Records from a collection:

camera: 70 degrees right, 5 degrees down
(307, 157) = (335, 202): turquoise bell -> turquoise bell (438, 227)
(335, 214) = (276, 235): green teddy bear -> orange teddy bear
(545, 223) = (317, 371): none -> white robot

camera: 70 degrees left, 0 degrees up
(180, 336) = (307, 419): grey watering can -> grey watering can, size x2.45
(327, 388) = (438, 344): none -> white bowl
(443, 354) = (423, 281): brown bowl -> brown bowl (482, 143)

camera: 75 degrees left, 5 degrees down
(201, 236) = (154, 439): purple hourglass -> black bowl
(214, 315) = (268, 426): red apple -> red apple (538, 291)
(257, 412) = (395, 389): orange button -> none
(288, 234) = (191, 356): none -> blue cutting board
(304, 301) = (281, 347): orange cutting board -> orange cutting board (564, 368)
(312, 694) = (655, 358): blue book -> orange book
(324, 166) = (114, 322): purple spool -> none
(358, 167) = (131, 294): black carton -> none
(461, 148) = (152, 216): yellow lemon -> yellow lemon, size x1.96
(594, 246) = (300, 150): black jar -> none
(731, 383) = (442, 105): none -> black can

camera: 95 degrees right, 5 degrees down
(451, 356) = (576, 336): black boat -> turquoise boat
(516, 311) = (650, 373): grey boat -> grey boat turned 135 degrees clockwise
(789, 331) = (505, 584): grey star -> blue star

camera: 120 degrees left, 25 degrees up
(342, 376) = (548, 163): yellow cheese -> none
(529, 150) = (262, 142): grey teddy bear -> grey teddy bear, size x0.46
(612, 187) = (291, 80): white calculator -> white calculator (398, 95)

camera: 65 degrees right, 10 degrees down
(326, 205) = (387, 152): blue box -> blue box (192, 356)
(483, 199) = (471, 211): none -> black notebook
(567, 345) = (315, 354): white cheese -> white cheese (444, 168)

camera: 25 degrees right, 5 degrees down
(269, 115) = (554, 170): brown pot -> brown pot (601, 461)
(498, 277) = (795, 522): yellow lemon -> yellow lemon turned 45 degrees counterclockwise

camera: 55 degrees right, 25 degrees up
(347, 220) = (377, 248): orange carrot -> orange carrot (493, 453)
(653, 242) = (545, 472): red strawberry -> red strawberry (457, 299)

Task directions: Begin at the line above that has "(594, 246) = (300, 150): black jar -> none" and stop after the line that has "(326, 205) = (387, 152): blue", copying each line exactly and adding nothing else.

Answer to the exercise:
(594, 246) = (300, 150): black jar -> none
(731, 383) = (442, 105): none -> black can

camera: 95 degrees right, 5 degrees down
(451, 356) = (576, 336): black boat -> turquoise boat
(516, 311) = (650, 373): grey boat -> grey boat turned 135 degrees clockwise
(789, 331) = (505, 584): grey star -> blue star

camera: 120 degrees left, 25 degrees up
(342, 376) = (548, 163): yellow cheese -> none
(529, 150) = (262, 142): grey teddy bear -> grey teddy bear, size x0.46
(612, 187) = (291, 80): white calculator -> white calculator (398, 95)

camera: 65 degrees right, 10 degrees down
(326, 205) = (387, 152): blue box -> blue box (192, 356)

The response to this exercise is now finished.